::: ENTRIES SHOWN :::
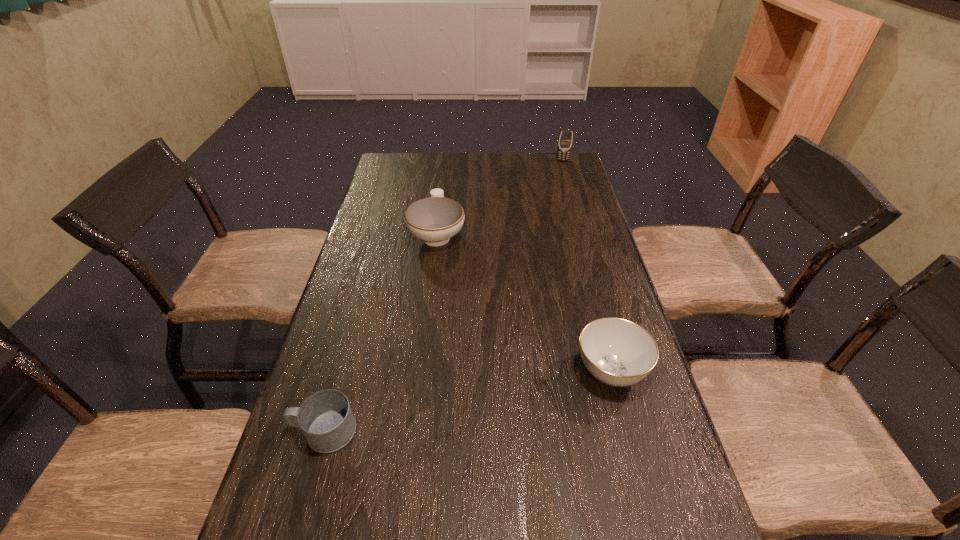
Find the location of `vacant area between the farthest object and the left chinaware`. vacant area between the farthest object and the left chinaware is located at coordinates (500, 197).

Where is `free spot between the right chinaware and the nearest object`? This screenshot has height=540, width=960. free spot between the right chinaware and the nearest object is located at coordinates (468, 401).

At what (x,y) coordinates should I click in order to perform the action: click on unoccupied position between the second farthest object and the right chinaware. Please return your answer as a coordinate pair (x, y). Looking at the image, I should click on (x=524, y=302).

The height and width of the screenshot is (540, 960). Identify the location of blank region between the second object from left to right and the cellular telephone. (500, 197).

This screenshot has height=540, width=960. In order to click on object that is the closest to the nearer chinaware in this screenshot , I will do `click(435, 219)`.

Where is `object that is the third nearest to the tallest object`? object that is the third nearest to the tallest object is located at coordinates (326, 419).

I want to click on free spot that satisfies the following two spatial constraints: 1. on the front face of the cellular telephone; 2. on the side of the mug with the handle, so click(x=642, y=431).

The image size is (960, 540). In order to click on vacant region that satisfies the following two spatial constraints: 1. on the front face of the cellular telephone; 2. on the side of the mug with the handle in this screenshot , I will do `click(642, 431)`.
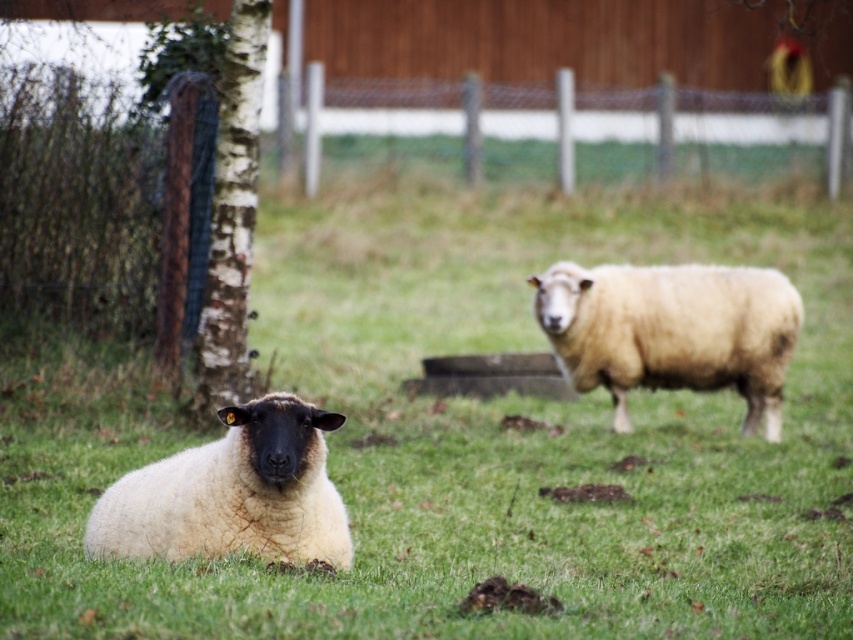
:::
**YOUR INSTRUCTIONS**
Please reproduce every one of the lines above word for word, leaving out the pictures.

**YOUR SOLUTION**
Find the location of `vacant area between the farthest object and the left chinaware`. vacant area between the farthest object and the left chinaware is located at coordinates (500, 197).

Where is `free spot between the right chinaware and the nearest object`? This screenshot has height=540, width=960. free spot between the right chinaware and the nearest object is located at coordinates (468, 401).

At what (x,y) coordinates should I click in order to perform the action: click on unoccupied position between the second farthest object and the right chinaware. Please return your answer as a coordinate pair (x, y). Looking at the image, I should click on (x=524, y=302).

The height and width of the screenshot is (540, 960). Identify the location of blank region between the second object from left to right and the cellular telephone. (500, 197).

This screenshot has height=540, width=960. In order to click on object that is the closest to the nearer chinaware in this screenshot , I will do `click(435, 219)`.

Where is `object that is the third nearest to the tallest object`? object that is the third nearest to the tallest object is located at coordinates (326, 419).

I want to click on free spot that satisfies the following two spatial constraints: 1. on the front face of the cellular telephone; 2. on the side of the mug with the handle, so click(x=642, y=431).

The image size is (960, 540). In order to click on vacant region that satisfies the following two spatial constraints: 1. on the front face of the cellular telephone; 2. on the side of the mug with the handle in this screenshot , I will do `click(642, 431)`.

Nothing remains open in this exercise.